▶ **Task details**
Everything from the line containing "(283, 224) = (514, 283): blue" down to the last line below should be set down exactly, and only that, without the pictures.

◆ ◆ ◆ ◆

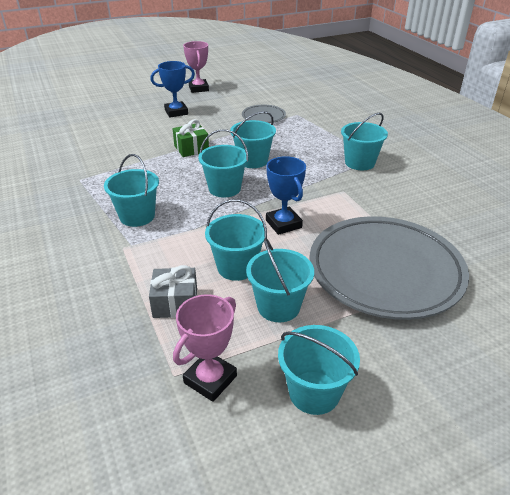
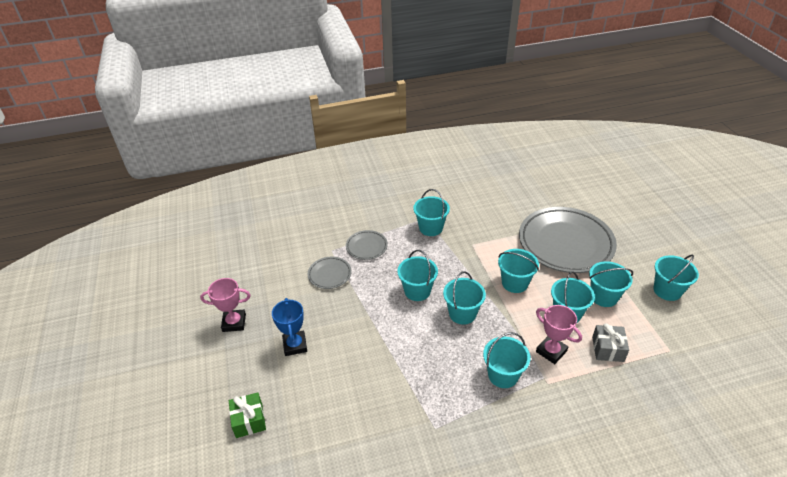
camera: 80 degrees left, 5 degrees up
(191, 148) = (385, 334): green gift -> green gift (249, 420)
(210, 379) = (668, 333): pink trophy -> pink trophy (551, 351)
(283, 224) = (514, 283): blue trophy -> turquoise bucket
(309, 130) = (366, 247): none -> grey plate

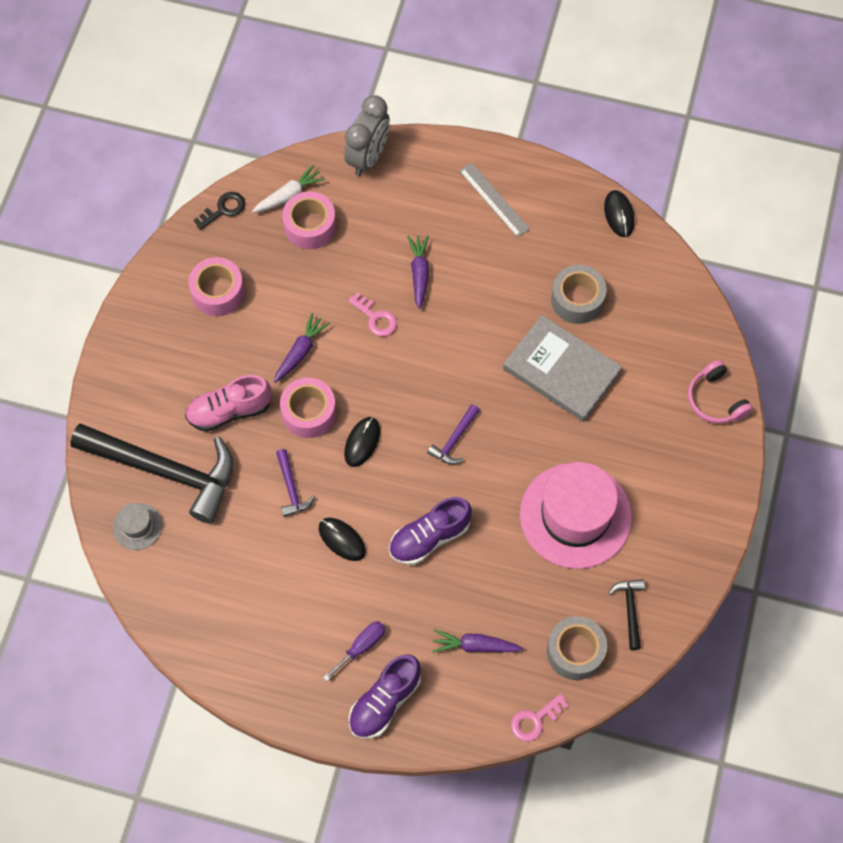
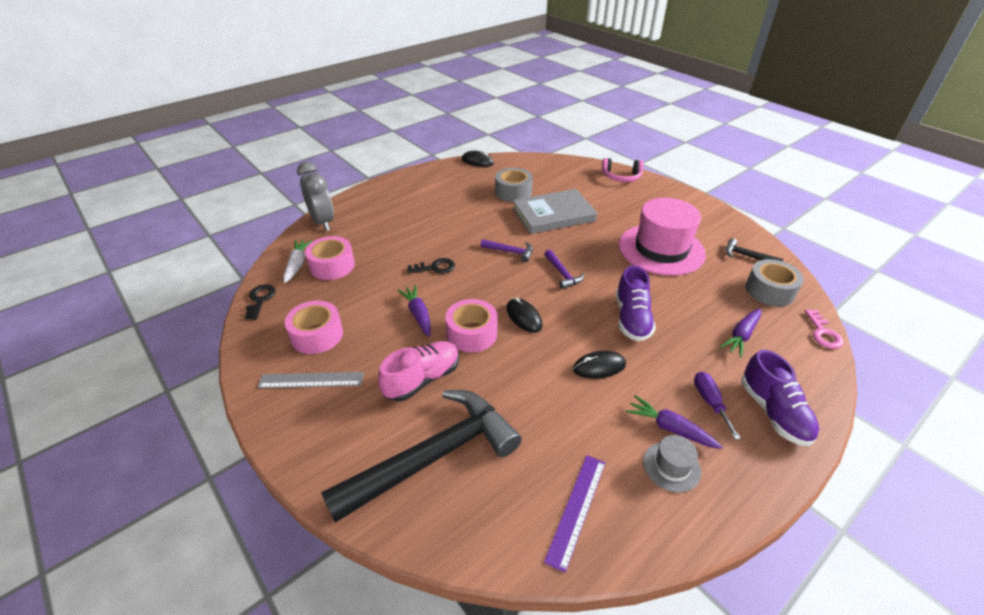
camera: 55 degrees left, 25 degrees down
(137, 526) = (470, 514): grey hat -> grey hat (671, 466)
(187, 593) = (576, 509): none -> purple ruler
(229, 411) = (422, 379): pink shoe -> pink shoe turned 150 degrees counterclockwise
(291, 488) = (528, 375): purple hammer -> purple hammer (510, 252)
(376, 318) = (435, 268): pink key -> black key
(419, 273) = (426, 237): purple carrot -> purple carrot (669, 428)
(494, 199) = (415, 192): grey ruler -> grey ruler (311, 380)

◆ ◆ ◆ ◆

▶ **Solution below**
(283, 224) = (514, 283): blue trophy -> turquoise bucket
(309, 130) = (366, 247): none -> grey plate

camera: 55 degrees left, 25 degrees down
(137, 526) = (470, 514): grey hat -> grey hat (671, 466)
(187, 593) = (576, 509): none -> purple ruler
(229, 411) = (422, 379): pink shoe -> pink shoe turned 150 degrees counterclockwise
(291, 488) = (528, 375): purple hammer -> purple hammer (510, 252)
(376, 318) = (435, 268): pink key -> black key
(419, 273) = (426, 237): purple carrot -> purple carrot (669, 428)
(494, 199) = (415, 192): grey ruler -> grey ruler (311, 380)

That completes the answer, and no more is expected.